[[ DATA RECORDS, beginning ]]

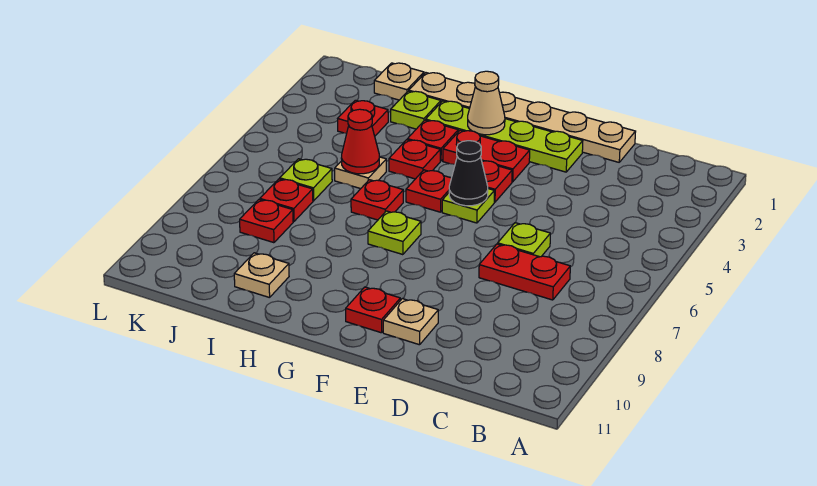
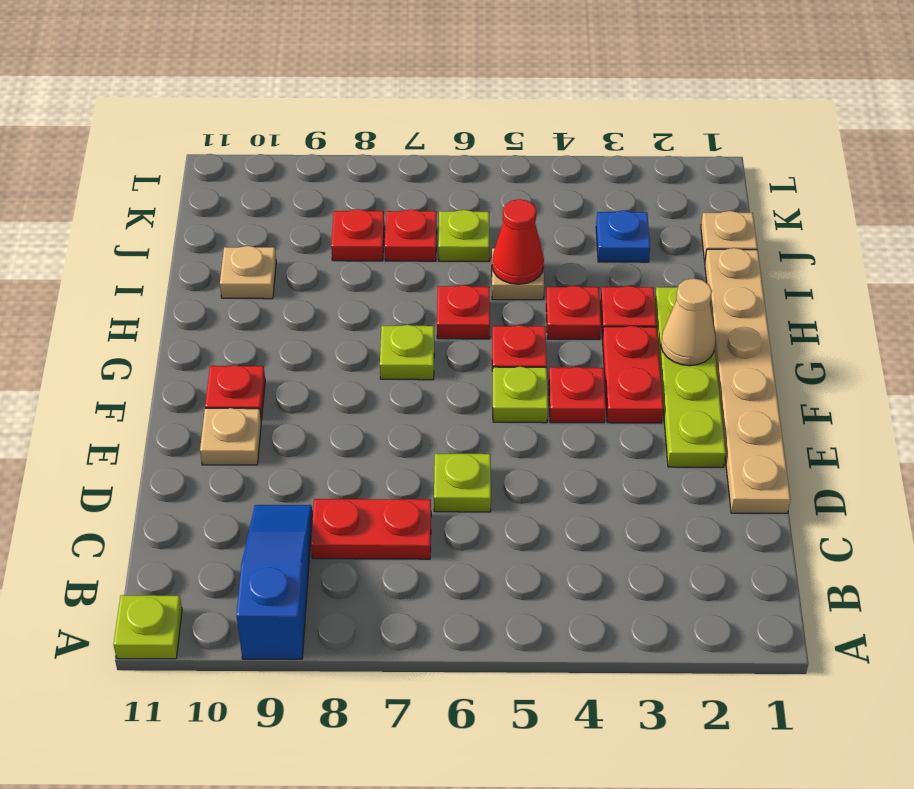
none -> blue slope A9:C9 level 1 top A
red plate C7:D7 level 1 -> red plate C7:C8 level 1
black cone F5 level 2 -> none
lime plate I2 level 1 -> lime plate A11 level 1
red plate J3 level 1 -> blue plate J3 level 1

[[ DATA RECORDS, end ]]

TASK GOAL:
All lines from the one with "black cone F5 level 2 -> none" through the final line above are to be quoted exactly; quote no other line.

WORKED SOLUTION:
black cone F5 level 2 -> none
lime plate I2 level 1 -> lime plate A11 level 1
red plate J3 level 1 -> blue plate J3 level 1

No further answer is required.